AIM OF THE EXERCISE:
Excluding every picture, print exactly the lines from the one containing "L3: 6.8uH (SIG8, SIG9) -> none" through the end of the material below, both ends included.

RECORDS TO PROCESS:
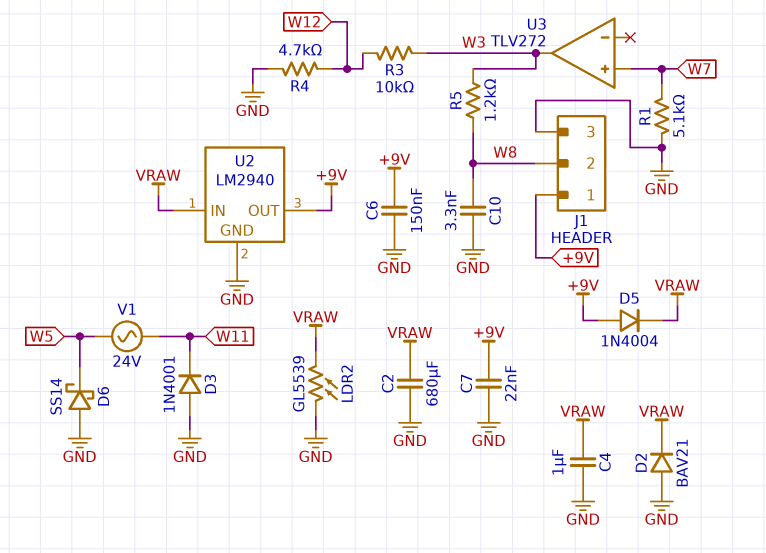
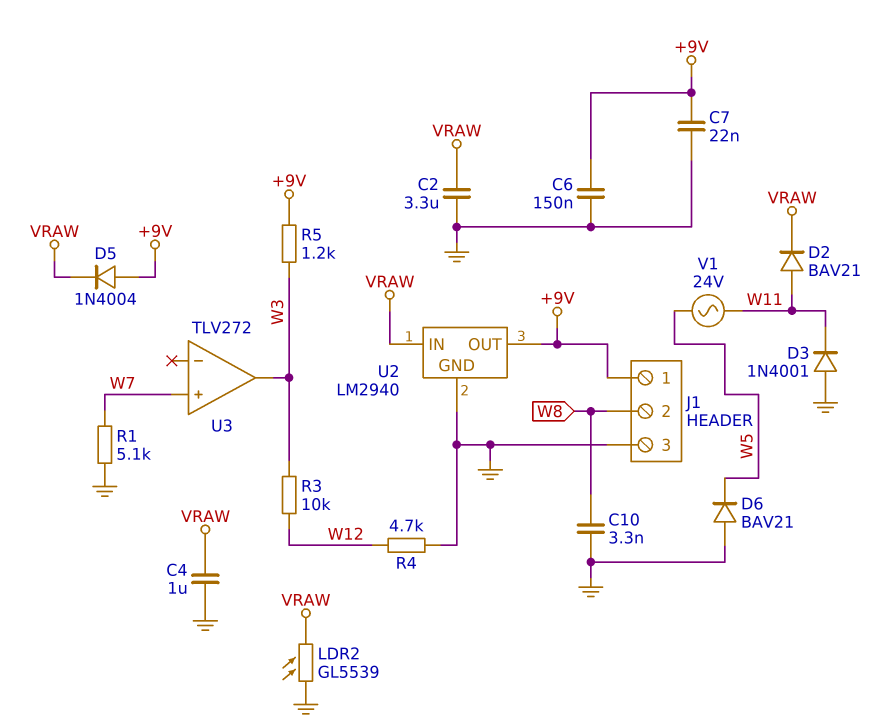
C2: 680uF (GND, VRAW) -> 3.3uF (GND, VRAW)
D2: diode BAV21 (A GND, K VRAW) -> diode BAV21 (A W11, K VRAW)
D6: schottky SS14 (A GND, K W5) -> diode BAV21 (A GND, K W5)
R5: 1.2k (W3, W8) -> 1.2k (+9V, W3)

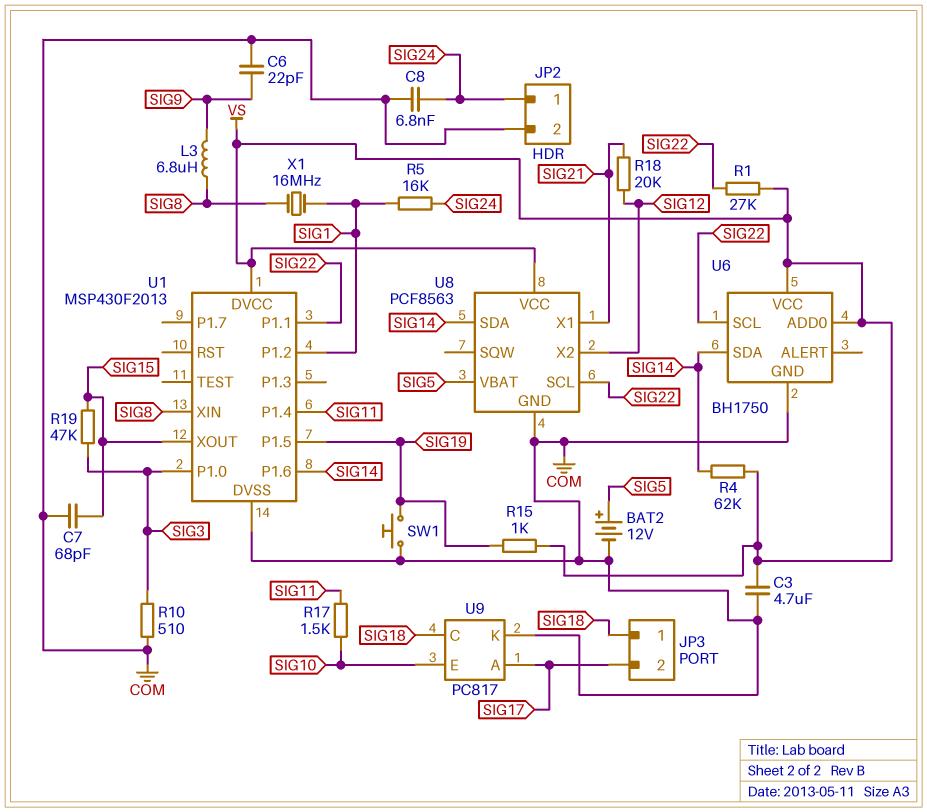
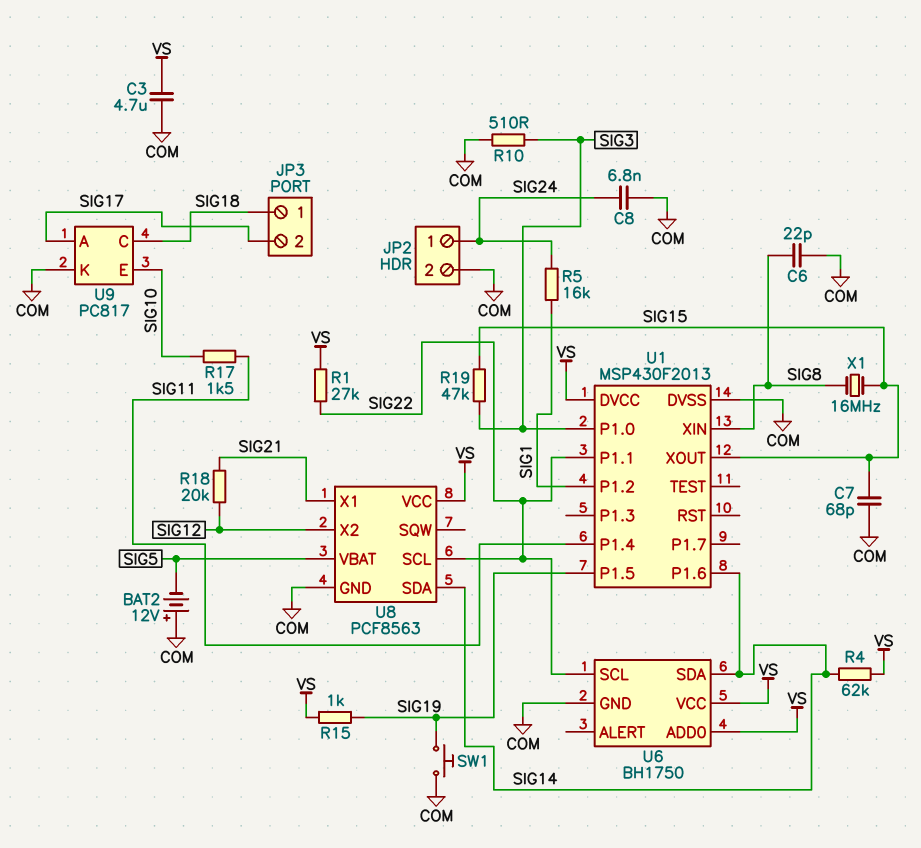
BAT2: 12V (plus SIG5, minus COM) -> 12V (plus COM, minus SIG5)
C6: 22pF (COM, SIG9) -> 22pF (COM, SIG8)
L3: 6.8uH (SIG8, SIG9) -> none
X1: 16MHz (SIG1, SIG8) -> 16MHz (SIG8, SIG15)

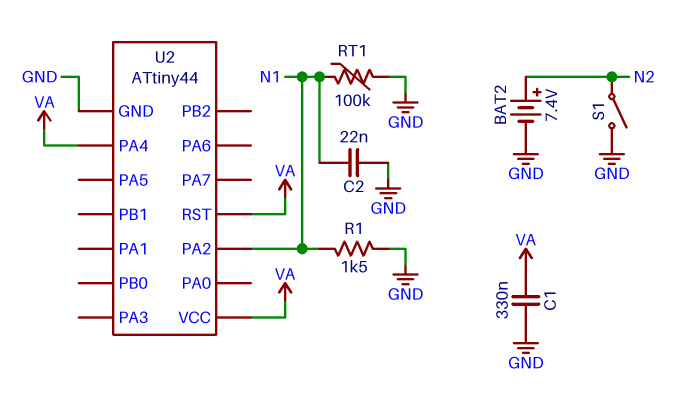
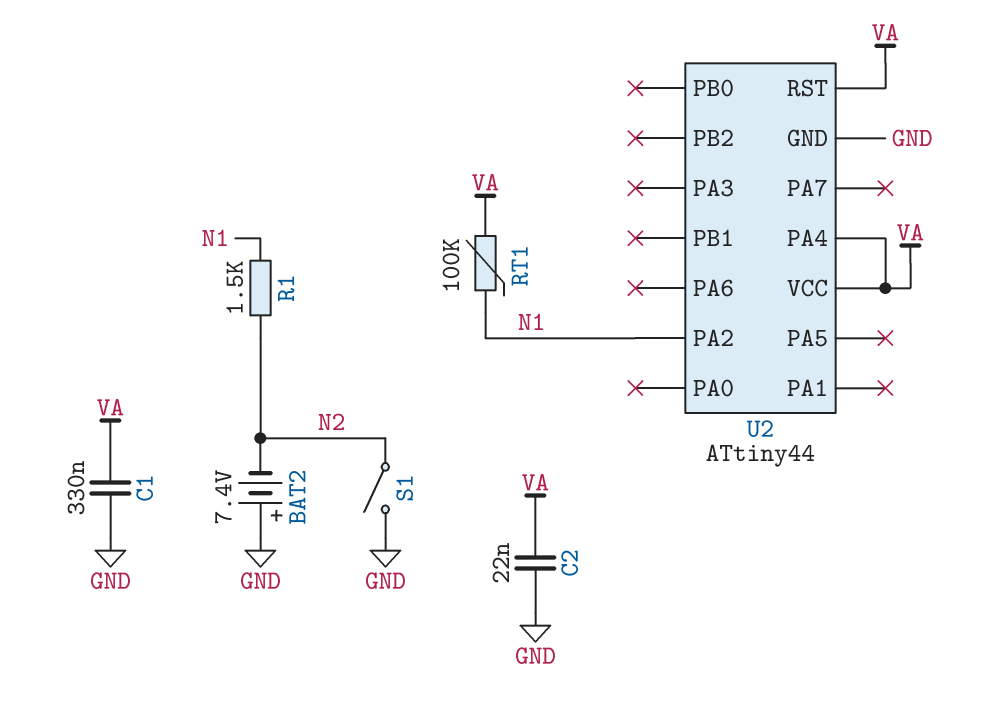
BAT2: 7.4V (plus N2, minus GND) -> 7.4V (plus GND, minus N2)
C2: 22nF (GND, N1) -> 22nF (GND, VA)
R1: 1.5k (GND, N1) -> 1.5k (N1, N2)
RT1: 100k (GND, N1) -> 100k (N1, VA)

REPLY:
L3: 6.8uH (SIG8, SIG9) -> none
X1: 16MHz (SIG1, SIG8) -> 16MHz (SIG8, SIG15)

BAT2: 7.4V (plus N2, minus GND) -> 7.4V (plus GND, minus N2)
C2: 22nF (GND, N1) -> 22nF (GND, VA)
R1: 1.5k (GND, N1) -> 1.5k (N1, N2)
RT1: 100k (GND, N1) -> 100k (N1, VA)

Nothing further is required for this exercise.